#### WHAT IS REQUIRED
Lift out each line of the data that holds "none".

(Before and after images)
= = =
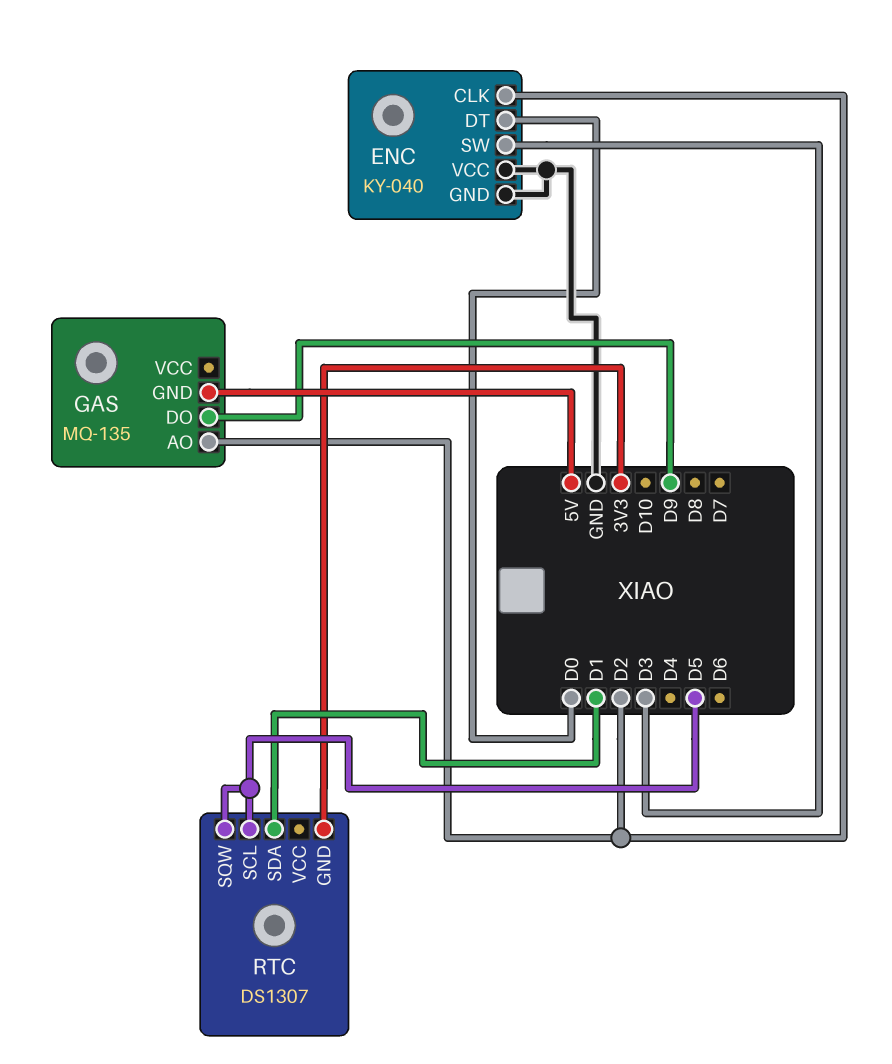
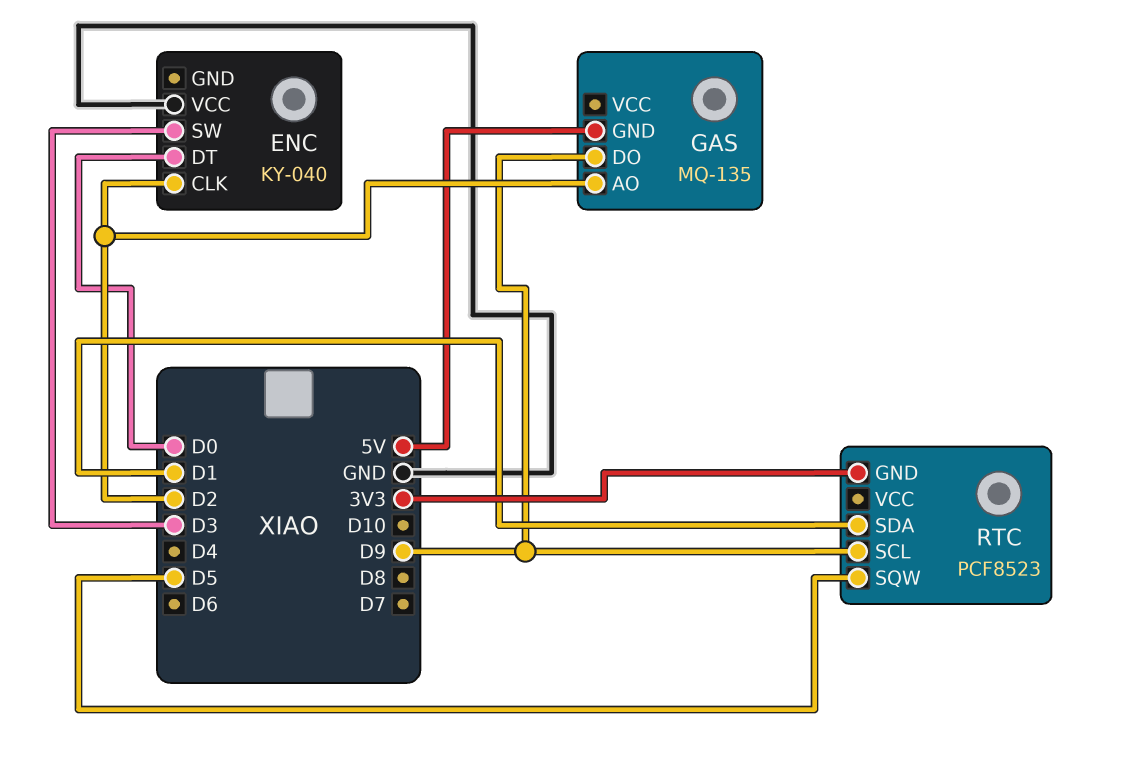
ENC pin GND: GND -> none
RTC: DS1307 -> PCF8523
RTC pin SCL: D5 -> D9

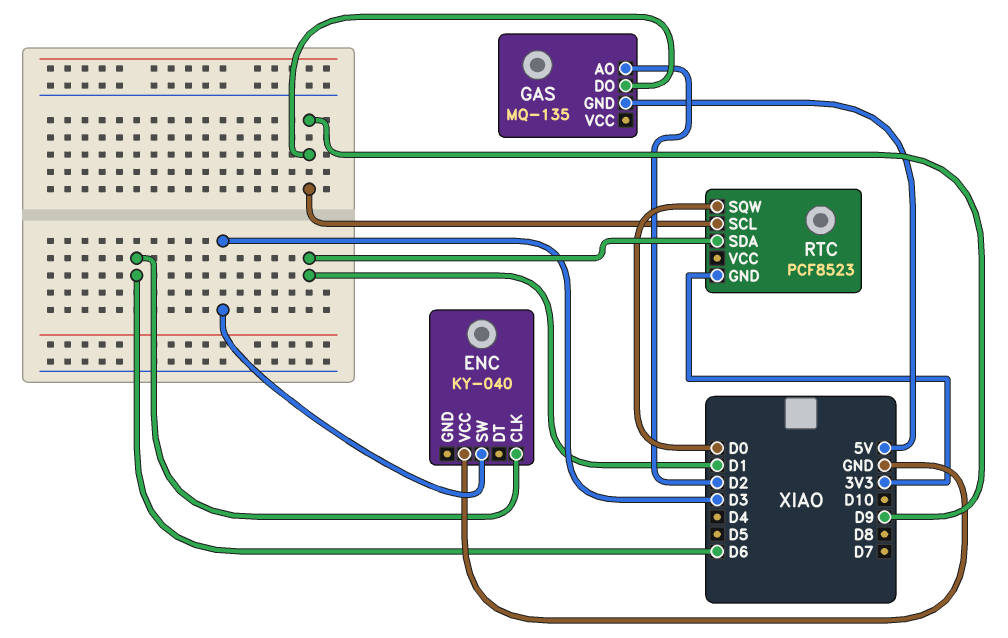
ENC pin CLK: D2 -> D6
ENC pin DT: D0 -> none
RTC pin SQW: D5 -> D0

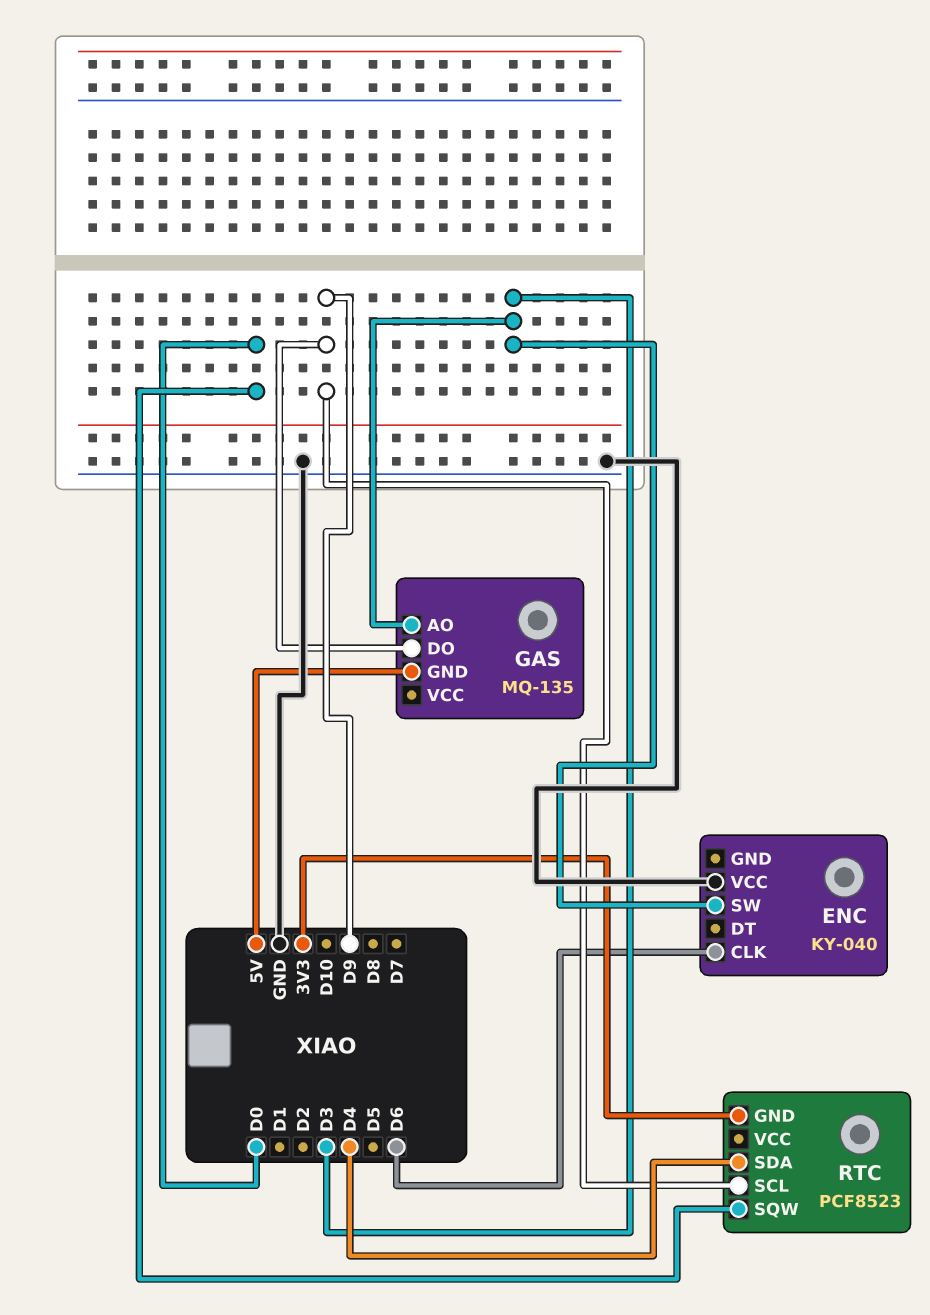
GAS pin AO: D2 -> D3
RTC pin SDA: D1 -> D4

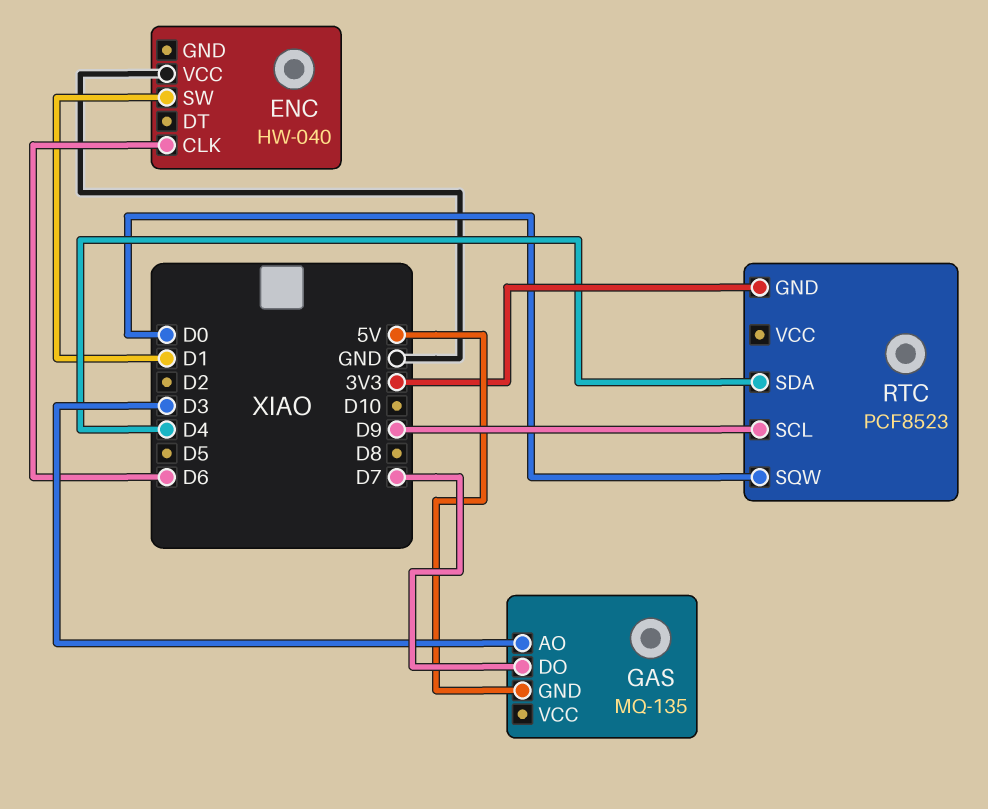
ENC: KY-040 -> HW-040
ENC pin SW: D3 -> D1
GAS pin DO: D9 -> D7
= = =
#### TASK OUTPUT
ENC pin GND: GND -> none
ENC pin DT: D0 -> none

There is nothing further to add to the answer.